- WORK REQUEST: Read through the data and count the lines that contain the string "capsule"; give only the result.

- Scene images with change listings:
##########
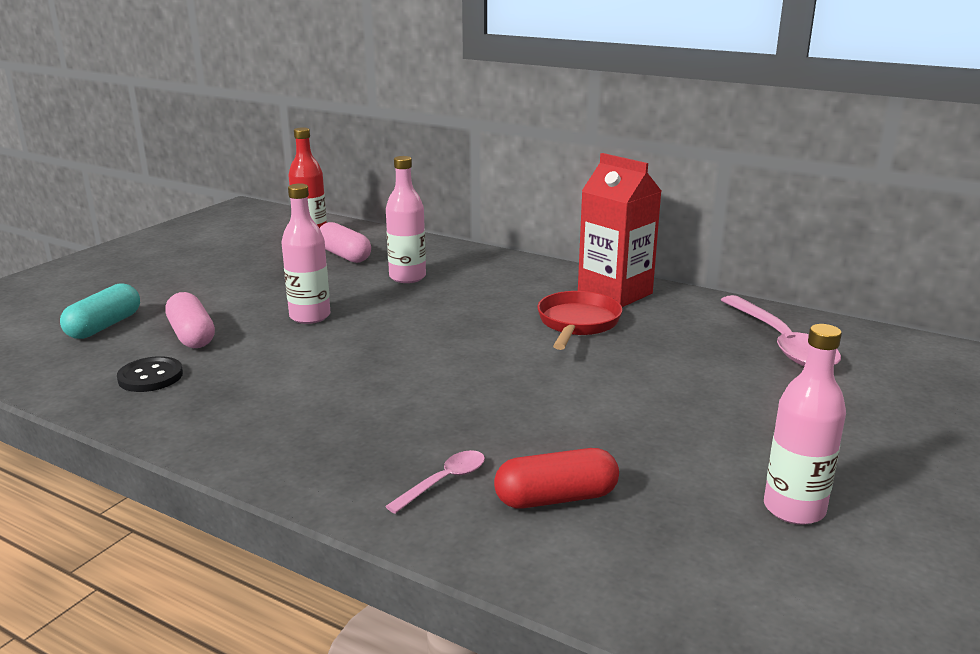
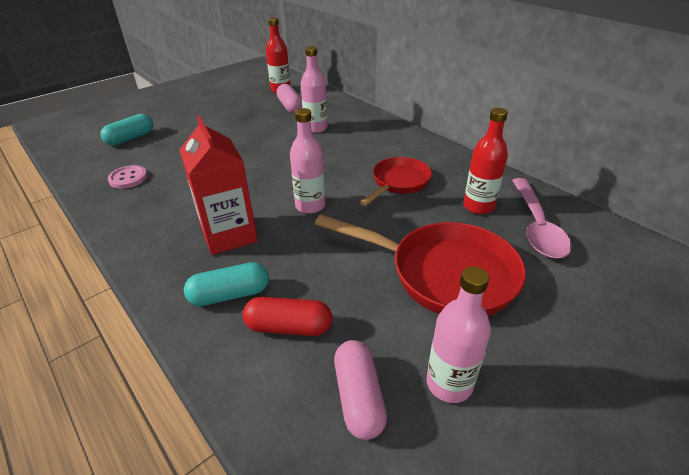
camera: 20 degrees right, 15 degrees up
(150, 377) = (128, 178): black button -> pink button
(192, 335) = (169, 152): pink capsule -> pink capsule (359, 397)
(310, 316) = (240, 149): pink bottle -> pink bottle (310, 206)
(444, 481) = (230, 295): pink spoon -> turquoise capsule
(615, 293) = (440, 161): red carton -> red carton (229, 235)
(698, 334) = (478, 206): none -> red bottle
(708, 408) = (443, 274): none -> red pan

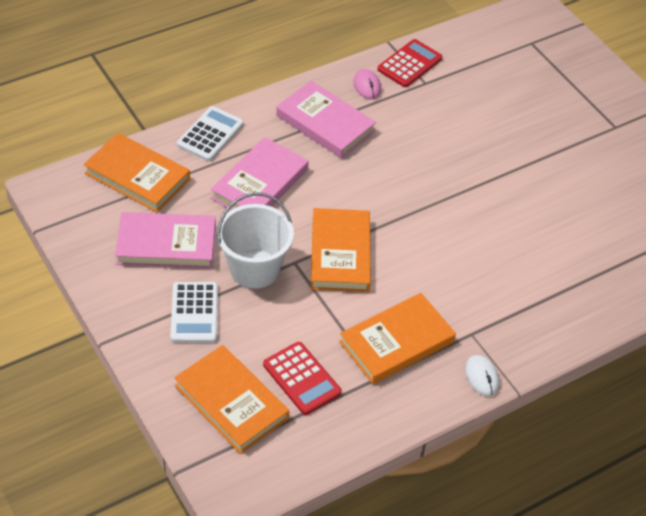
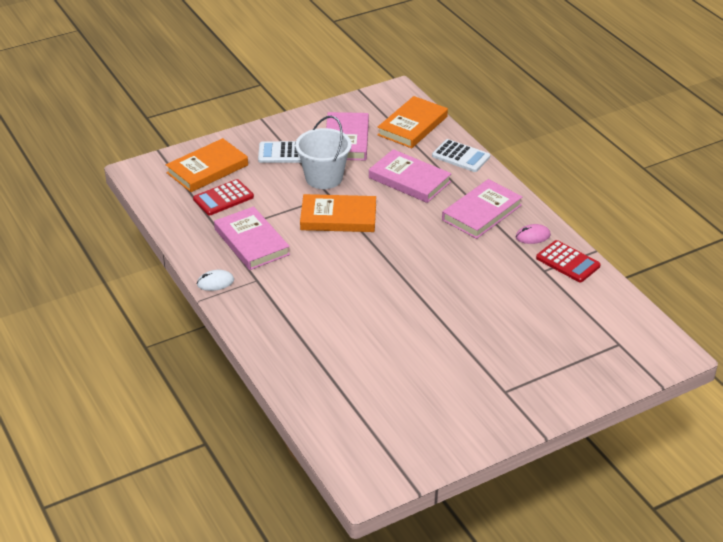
camera: 95 degrees right, 10 degrees down
(396, 342) = (251, 242): orange book -> pink book

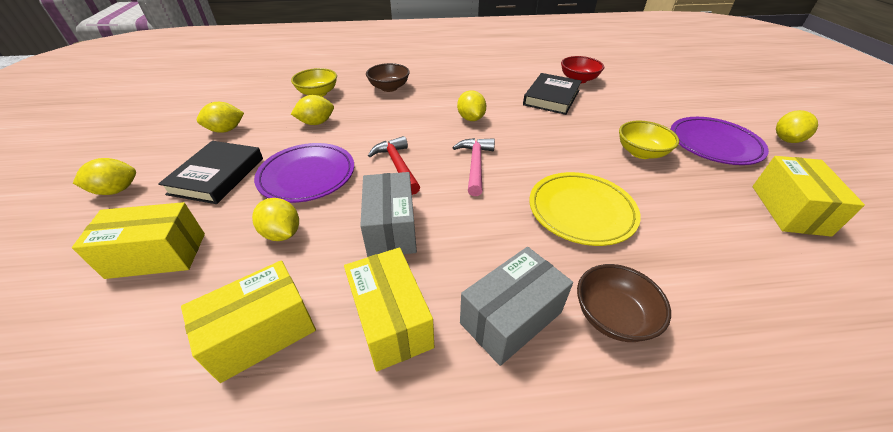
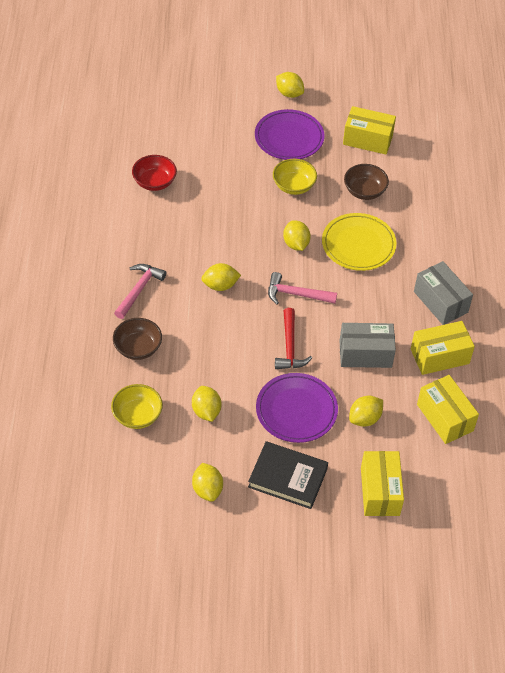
camera: 85 degrees left, 10 degrees up
(116, 190) = (300, 550): yellow lemon -> yellow lemon (296, 244)
(397, 165) = (290, 347): red hammer -> red hammer turned 75 degrees counterclockwise
(452, 83) = (139, 289): none -> pink hammer
(551, 97) = (190, 215): black book -> none
(612, 316) = (442, 258): brown bowl -> brown bowl (364, 191)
##########
- EXERCISE SOLUTION: 2